▶ **Instructions for the task**: Work through the records below and copy every line that includes "none".

▶ **Given data**:

____

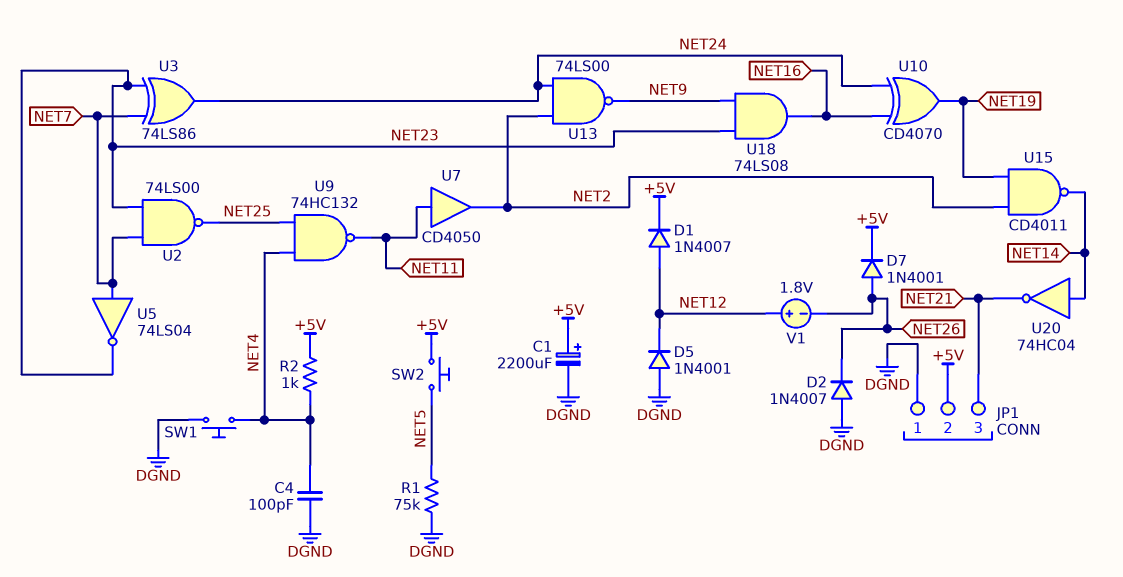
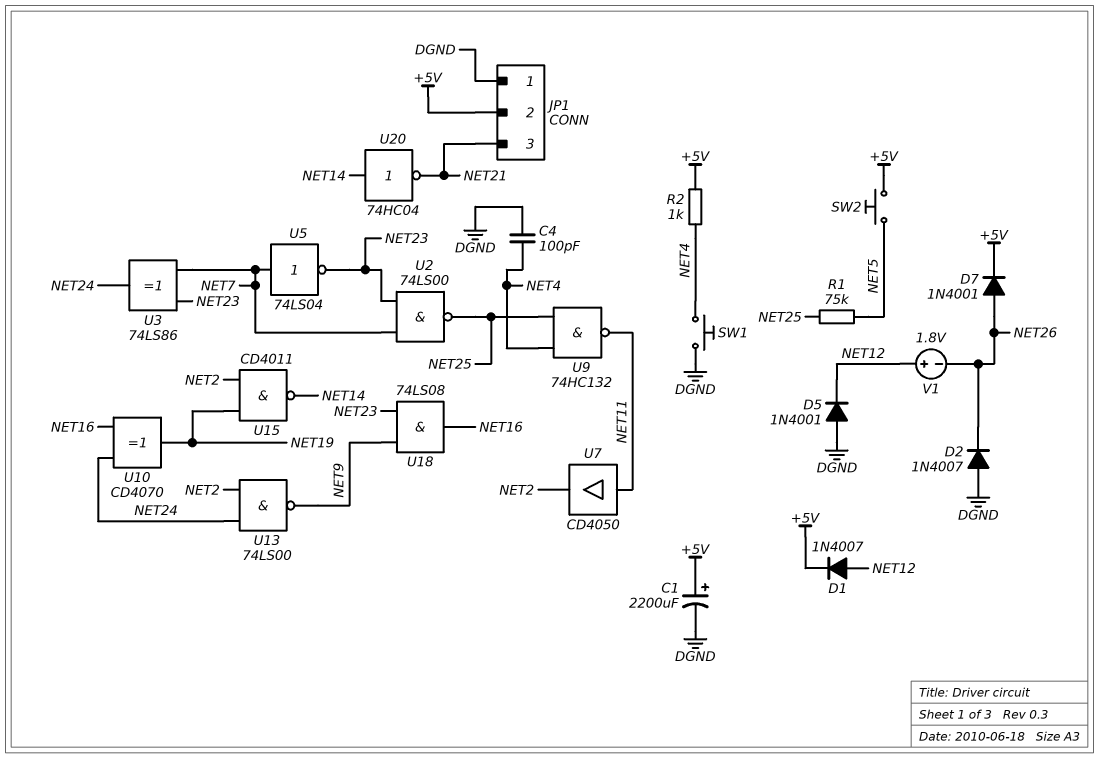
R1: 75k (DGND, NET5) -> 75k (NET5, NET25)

____

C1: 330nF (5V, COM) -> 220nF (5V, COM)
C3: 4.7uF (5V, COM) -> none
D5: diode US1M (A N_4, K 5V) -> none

____

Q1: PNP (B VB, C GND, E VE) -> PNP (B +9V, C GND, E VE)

____

▶ **Result for this task**:
C3: 4.7uF (5V, COM) -> none
D5: diode US1M (A N_4, K 5V) -> none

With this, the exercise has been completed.